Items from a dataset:
* * *

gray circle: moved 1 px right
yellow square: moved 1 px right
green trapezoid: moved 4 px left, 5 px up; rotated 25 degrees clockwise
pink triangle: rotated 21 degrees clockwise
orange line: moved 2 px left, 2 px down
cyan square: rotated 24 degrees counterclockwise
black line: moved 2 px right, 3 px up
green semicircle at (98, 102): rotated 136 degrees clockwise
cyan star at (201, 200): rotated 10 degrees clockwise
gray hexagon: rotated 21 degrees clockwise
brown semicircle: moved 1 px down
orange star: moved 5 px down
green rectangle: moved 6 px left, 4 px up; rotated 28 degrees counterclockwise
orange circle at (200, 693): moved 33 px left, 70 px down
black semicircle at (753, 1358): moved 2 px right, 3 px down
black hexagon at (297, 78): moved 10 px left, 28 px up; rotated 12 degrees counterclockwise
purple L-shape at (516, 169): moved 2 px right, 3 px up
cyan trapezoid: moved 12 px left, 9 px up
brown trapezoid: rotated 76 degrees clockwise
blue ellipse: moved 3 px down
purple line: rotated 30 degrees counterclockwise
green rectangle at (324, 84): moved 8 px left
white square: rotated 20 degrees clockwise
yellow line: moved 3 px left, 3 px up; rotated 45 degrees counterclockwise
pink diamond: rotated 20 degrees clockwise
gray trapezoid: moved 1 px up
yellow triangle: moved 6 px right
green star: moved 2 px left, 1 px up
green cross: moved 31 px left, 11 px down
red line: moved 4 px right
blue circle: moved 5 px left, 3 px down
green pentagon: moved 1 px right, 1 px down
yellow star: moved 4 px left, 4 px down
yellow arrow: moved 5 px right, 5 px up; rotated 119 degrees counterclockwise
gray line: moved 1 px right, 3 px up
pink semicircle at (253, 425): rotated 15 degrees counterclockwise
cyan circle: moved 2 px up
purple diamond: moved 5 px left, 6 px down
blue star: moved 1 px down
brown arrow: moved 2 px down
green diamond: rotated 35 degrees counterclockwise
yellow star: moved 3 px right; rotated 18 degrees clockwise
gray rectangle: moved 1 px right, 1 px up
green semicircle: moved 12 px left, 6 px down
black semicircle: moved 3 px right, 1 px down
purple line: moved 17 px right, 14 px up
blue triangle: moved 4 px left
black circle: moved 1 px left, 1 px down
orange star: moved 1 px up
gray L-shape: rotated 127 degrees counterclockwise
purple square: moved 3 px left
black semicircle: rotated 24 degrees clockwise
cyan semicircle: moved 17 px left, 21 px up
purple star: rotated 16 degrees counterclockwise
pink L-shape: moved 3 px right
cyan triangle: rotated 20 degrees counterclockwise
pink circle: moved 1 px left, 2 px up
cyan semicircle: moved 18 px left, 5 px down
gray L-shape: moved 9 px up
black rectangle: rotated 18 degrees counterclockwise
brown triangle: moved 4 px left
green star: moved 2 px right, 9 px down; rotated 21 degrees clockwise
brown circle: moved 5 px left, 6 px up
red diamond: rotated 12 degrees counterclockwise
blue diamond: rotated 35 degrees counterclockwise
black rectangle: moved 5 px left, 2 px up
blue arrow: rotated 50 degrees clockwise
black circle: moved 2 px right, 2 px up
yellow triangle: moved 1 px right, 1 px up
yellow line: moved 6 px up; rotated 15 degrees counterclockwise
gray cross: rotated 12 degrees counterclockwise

* * *

▸ **Task description**
Reproduce every record above exactly as it appears.

▸ **Response to the task**
gray circle: moved 1 px right
yellow square: moved 1 px right
green trapezoid: moved 4 px left, 5 px up; rotated 25 degrees clockwise
pink triangle: rotated 21 degrees clockwise
orange line: moved 2 px left, 2 px down
cyan square: rotated 24 degrees counterclockwise
black line: moved 2 px right, 3 px up
green semicircle at (98, 102): rotated 136 degrees clockwise
cyan star at (201, 200): rotated 10 degrees clockwise
gray hexagon: rotated 21 degrees clockwise
brown semicircle: moved 1 px down
orange star: moved 5 px down
green rectangle: moved 6 px left, 4 px up; rotated 28 degrees counterclockwise
orange circle at (200, 693): moved 33 px left, 70 px down
black semicircle at (753, 1358): moved 2 px right, 3 px down
black hexagon at (297, 78): moved 10 px left, 28 px up; rotated 12 degrees counterclockwise
purple L-shape at (516, 169): moved 2 px right, 3 px up
cyan trapezoid: moved 12 px left, 9 px up
brown trapezoid: rotated 76 degrees clockwise
blue ellipse: moved 3 px down
purple line: rotated 30 degrees counterclockwise
green rectangle at (324, 84): moved 8 px left
white square: rotated 20 degrees clockwise
yellow line: moved 3 px left, 3 px up; rotated 45 degrees counterclockwise
pink diamond: rotated 20 degrees clockwise
gray trapezoid: moved 1 px up
yellow triangle: moved 6 px right
green star: moved 2 px left, 1 px up
green cross: moved 31 px left, 11 px down
red line: moved 4 px right
blue circle: moved 5 px left, 3 px down
green pentagon: moved 1 px right, 1 px down
yellow star: moved 4 px left, 4 px down
yellow arrow: moved 5 px right, 5 px up; rotated 119 degrees counterclockwise
gray line: moved 1 px right, 3 px up
pink semicircle at (253, 425): rotated 15 degrees counterclockwise
cyan circle: moved 2 px up
purple diamond: moved 5 px left, 6 px down
blue star: moved 1 px down
brown arrow: moved 2 px down
green diamond: rotated 35 degrees counterclockwise
yellow star: moved 3 px right; rotated 18 degrees clockwise
gray rectangle: moved 1 px right, 1 px up
green semicircle: moved 12 px left, 6 px down
black semicircle: moved 3 px right, 1 px down
purple line: moved 17 px right, 14 px up
blue triangle: moved 4 px left
black circle: moved 1 px left, 1 px down
orange star: moved 1 px up
gray L-shape: rotated 127 degrees counterclockwise
purple square: moved 3 px left
black semicircle: rotated 24 degrees clockwise
cyan semicircle: moved 17 px left, 21 px up
purple star: rotated 16 degrees counterclockwise
pink L-shape: moved 3 px right
cyan triangle: rotated 20 degrees counterclockwise
pink circle: moved 1 px left, 2 px up
cyan semicircle: moved 18 px left, 5 px down
gray L-shape: moved 9 px up
black rectangle: rotated 18 degrees counterclockwise
brown triangle: moved 4 px left
green star: moved 2 px right, 9 px down; rotated 21 degrees clockwise
brown circle: moved 5 px left, 6 px up
red diamond: rotated 12 degrees counterclockwise
blue diamond: rotated 35 degrees counterclockwise
black rectangle: moved 5 px left, 2 px up
blue arrow: rotated 50 degrees clockwise
black circle: moved 2 px right, 2 px up
yellow triangle: moved 1 px right, 1 px up
yellow line: moved 6 px up; rotated 15 degrees counterclockwise
gray cross: rotated 12 degrees counterclockwise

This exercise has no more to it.